**THE TASK:**
Going down the listing below, print exactly each line from the one with "camera: 25 degrees right, 0 degrees up" up to and including the one with "(569, 242) = (486, 235): black", and skip the rest.

——————

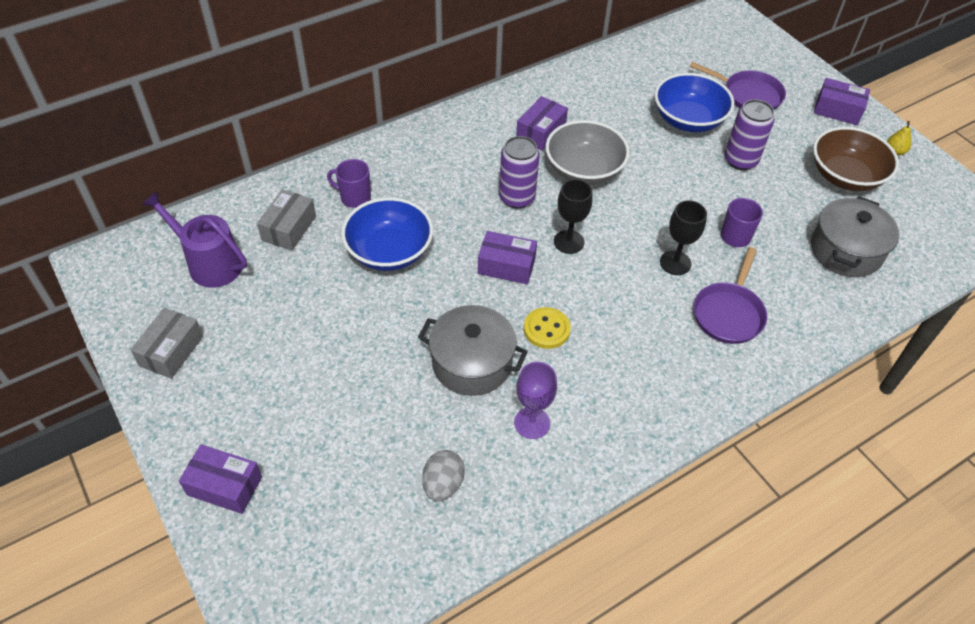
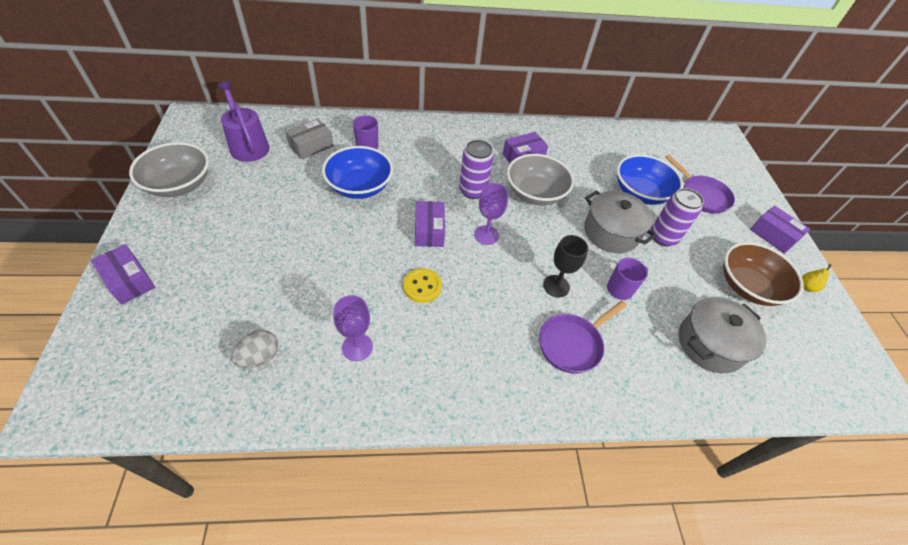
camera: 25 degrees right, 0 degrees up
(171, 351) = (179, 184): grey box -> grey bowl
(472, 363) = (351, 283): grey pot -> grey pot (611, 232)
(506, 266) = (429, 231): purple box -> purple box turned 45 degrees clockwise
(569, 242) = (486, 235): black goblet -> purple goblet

——————

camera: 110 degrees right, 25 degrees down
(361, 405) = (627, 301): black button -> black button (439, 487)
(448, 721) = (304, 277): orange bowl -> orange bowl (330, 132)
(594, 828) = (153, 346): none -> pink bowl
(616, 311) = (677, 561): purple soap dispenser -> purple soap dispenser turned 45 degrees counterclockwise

——————

**ANSWER SPACE:**
camera: 25 degrees right, 0 degrees up
(171, 351) = (179, 184): grey box -> grey bowl
(472, 363) = (351, 283): grey pot -> grey pot (611, 232)
(506, 266) = (429, 231): purple box -> purple box turned 45 degrees clockwise
(569, 242) = (486, 235): black goblet -> purple goblet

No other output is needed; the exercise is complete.